» Work to be completed:
Find the line with "yellow cross: (1655, 826)" in the entries below, then reproduce it and every line after it down to and including the line with "pink arrow: (1500, 876) -> (728, 392), moved", exactly.

» Data section:
-- Opening Marker --
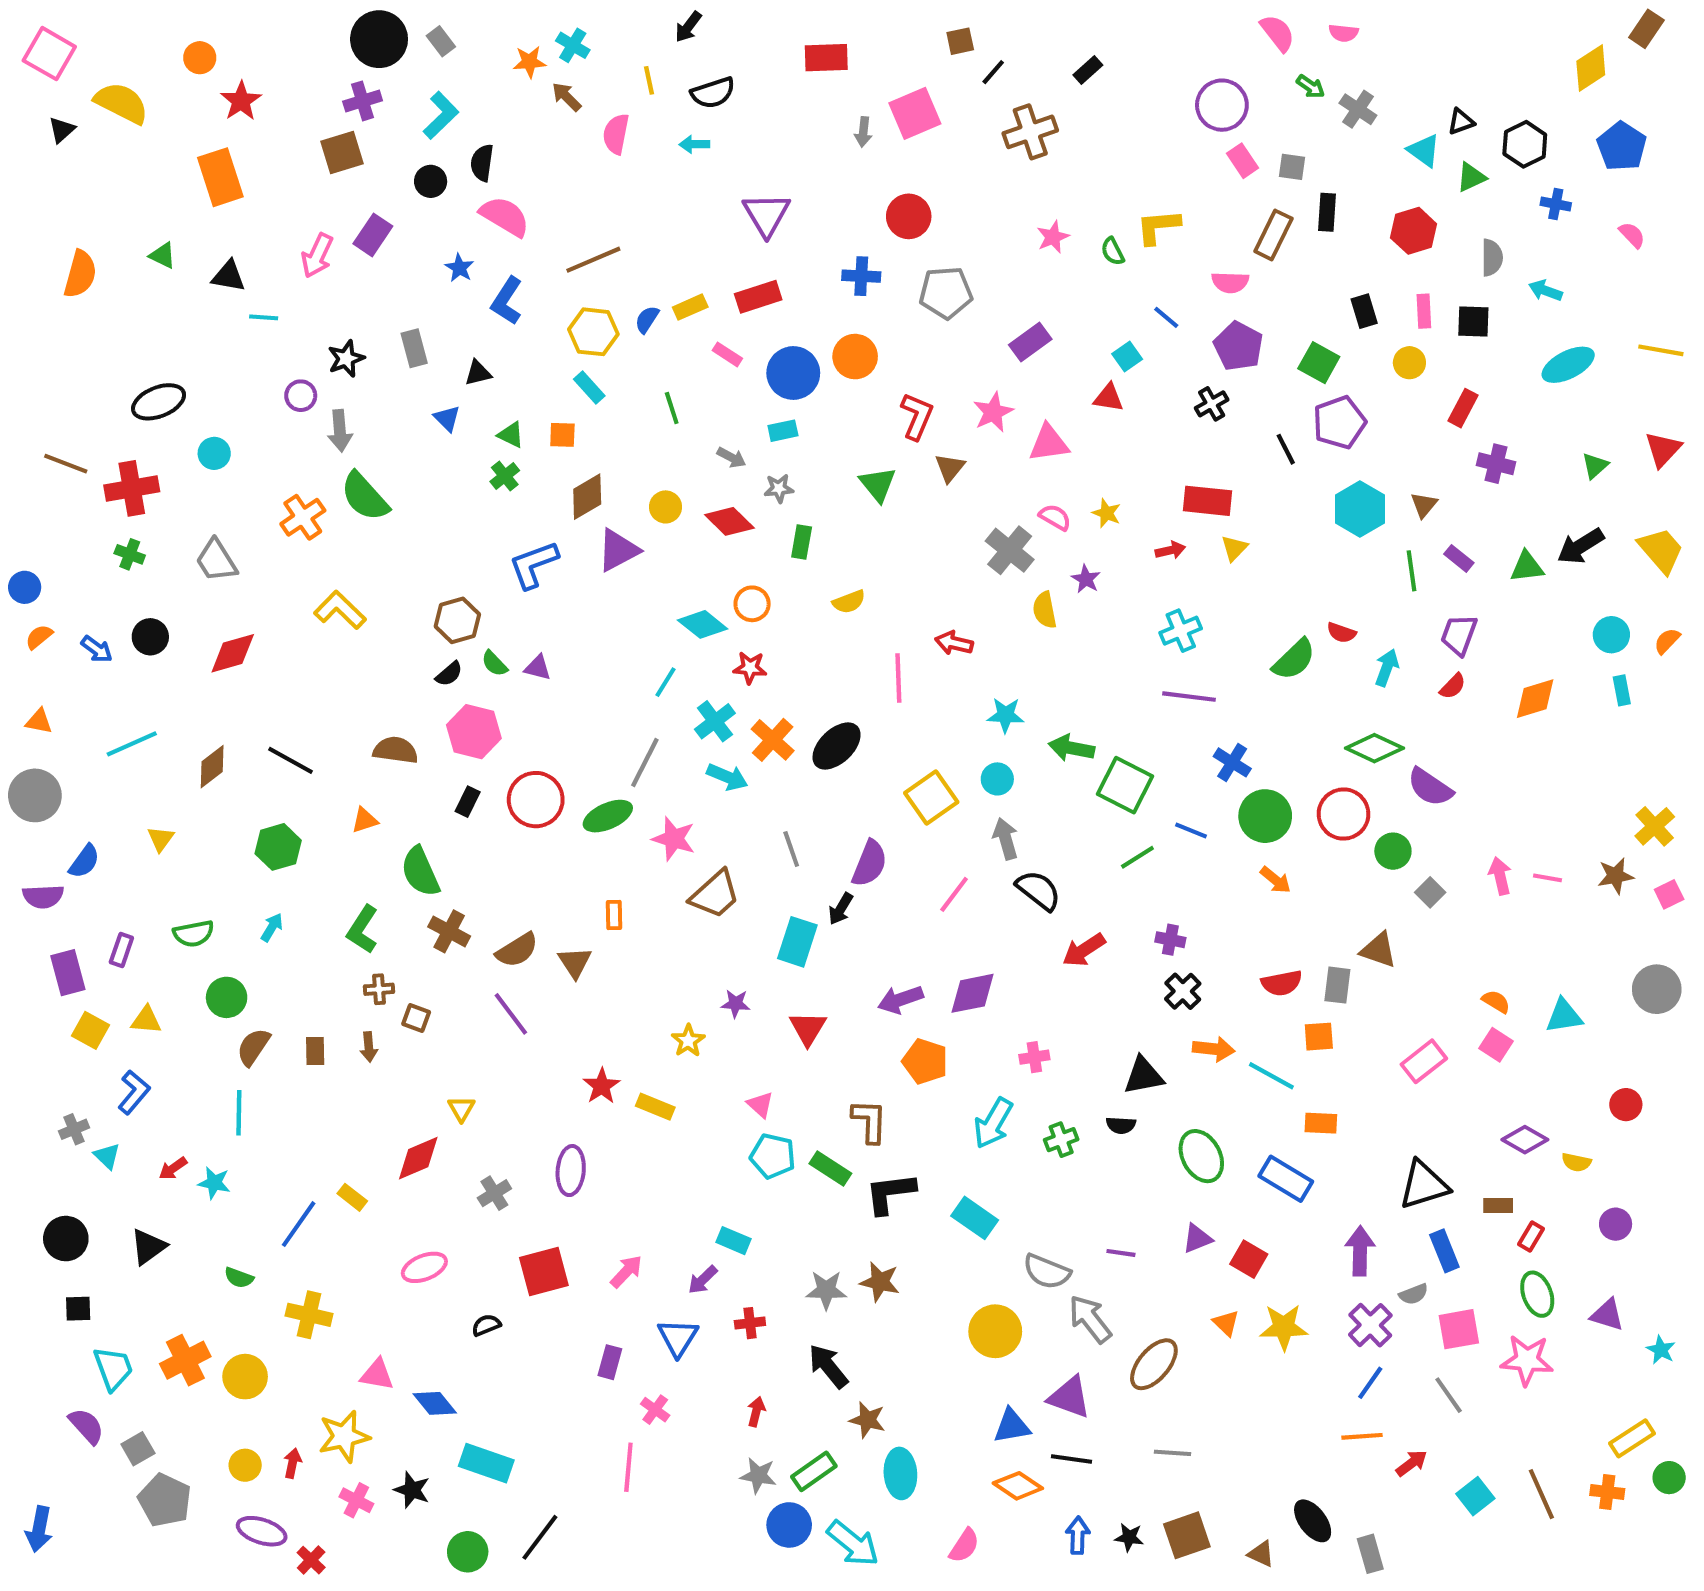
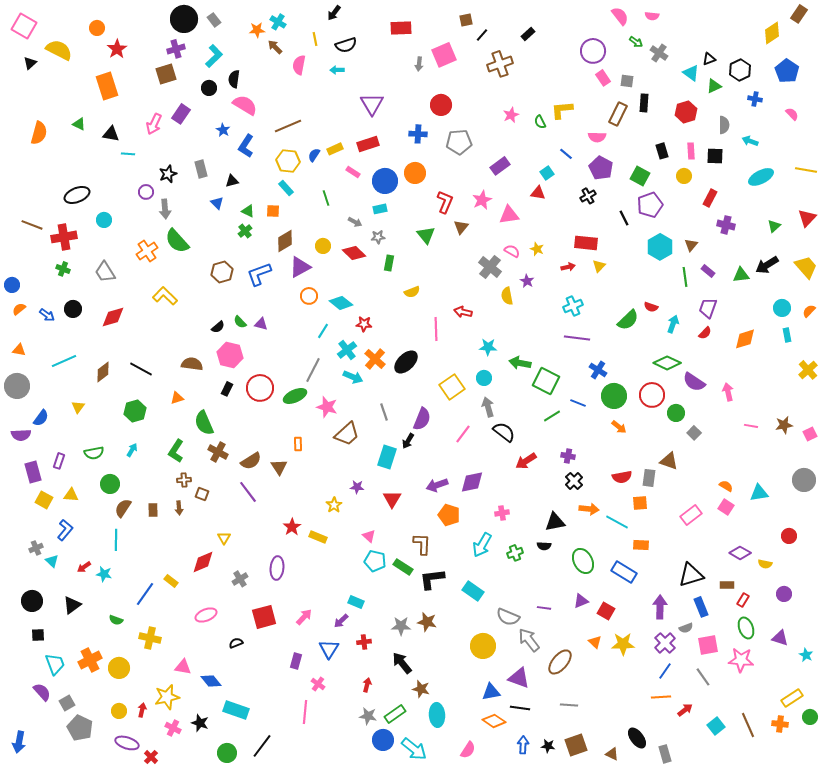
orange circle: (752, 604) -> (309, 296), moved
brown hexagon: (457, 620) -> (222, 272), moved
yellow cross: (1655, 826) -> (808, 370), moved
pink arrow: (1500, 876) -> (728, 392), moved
-- Closing Marker --
-- Opening Marker --
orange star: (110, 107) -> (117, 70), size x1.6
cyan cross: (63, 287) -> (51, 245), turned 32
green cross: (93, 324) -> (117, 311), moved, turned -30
-- Closing Marker --
» Solution for this problem:
yellow cross: (1655, 826) -> (808, 370), moved
pink arrow: (1500, 876) -> (728, 392), moved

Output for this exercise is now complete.